### Exercise directions:
In the listing below, find the line with "MATRIX pin CLK: D2 -> D0", then repeat exactly every line from the top through that one.

### Source information:
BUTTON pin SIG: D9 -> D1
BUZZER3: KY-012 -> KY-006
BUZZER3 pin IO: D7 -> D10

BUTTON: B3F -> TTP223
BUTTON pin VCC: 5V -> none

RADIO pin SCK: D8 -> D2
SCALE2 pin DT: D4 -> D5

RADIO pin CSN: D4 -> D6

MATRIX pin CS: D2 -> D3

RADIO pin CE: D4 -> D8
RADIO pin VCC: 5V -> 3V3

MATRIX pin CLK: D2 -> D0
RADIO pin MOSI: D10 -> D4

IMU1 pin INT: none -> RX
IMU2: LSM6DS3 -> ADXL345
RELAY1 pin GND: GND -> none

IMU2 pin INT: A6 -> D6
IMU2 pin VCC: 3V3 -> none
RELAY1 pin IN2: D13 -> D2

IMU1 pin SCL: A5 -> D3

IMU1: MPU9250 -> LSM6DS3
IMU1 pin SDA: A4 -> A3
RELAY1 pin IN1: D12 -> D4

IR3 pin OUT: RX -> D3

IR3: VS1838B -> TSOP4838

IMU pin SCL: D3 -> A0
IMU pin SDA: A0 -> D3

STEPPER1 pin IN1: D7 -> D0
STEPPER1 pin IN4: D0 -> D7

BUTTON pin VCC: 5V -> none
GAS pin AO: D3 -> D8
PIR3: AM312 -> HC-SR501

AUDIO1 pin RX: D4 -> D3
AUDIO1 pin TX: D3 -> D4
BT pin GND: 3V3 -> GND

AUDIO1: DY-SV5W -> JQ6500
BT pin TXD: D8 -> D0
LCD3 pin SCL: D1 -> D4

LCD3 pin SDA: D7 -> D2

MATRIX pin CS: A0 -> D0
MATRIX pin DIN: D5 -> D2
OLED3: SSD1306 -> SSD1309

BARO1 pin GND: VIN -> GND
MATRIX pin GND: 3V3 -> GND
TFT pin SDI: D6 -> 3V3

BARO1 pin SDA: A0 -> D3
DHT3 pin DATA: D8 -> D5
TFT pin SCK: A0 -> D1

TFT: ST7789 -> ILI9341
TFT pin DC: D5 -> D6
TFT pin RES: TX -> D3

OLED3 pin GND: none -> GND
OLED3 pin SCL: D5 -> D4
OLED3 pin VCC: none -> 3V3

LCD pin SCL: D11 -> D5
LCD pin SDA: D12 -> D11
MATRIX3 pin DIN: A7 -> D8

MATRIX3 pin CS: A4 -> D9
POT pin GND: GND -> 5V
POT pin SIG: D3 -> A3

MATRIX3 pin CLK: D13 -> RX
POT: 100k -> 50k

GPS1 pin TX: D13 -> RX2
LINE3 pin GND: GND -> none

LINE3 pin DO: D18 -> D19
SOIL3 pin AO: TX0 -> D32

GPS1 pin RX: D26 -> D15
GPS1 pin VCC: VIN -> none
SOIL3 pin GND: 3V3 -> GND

### Solution below:
BUTTON pin SIG: D9 -> D1
BUZZER3: KY-012 -> KY-006
BUZZER3 pin IO: D7 -> D10

BUTTON: B3F -> TTP223
BUTTON pin VCC: 5V -> none

RADIO pin SCK: D8 -> D2
SCALE2 pin DT: D4 -> D5

RADIO pin CSN: D4 -> D6

MATRIX pin CS: D2 -> D3

RADIO pin CE: D4 -> D8
RADIO pin VCC: 5V -> 3V3

MATRIX pin CLK: D2 -> D0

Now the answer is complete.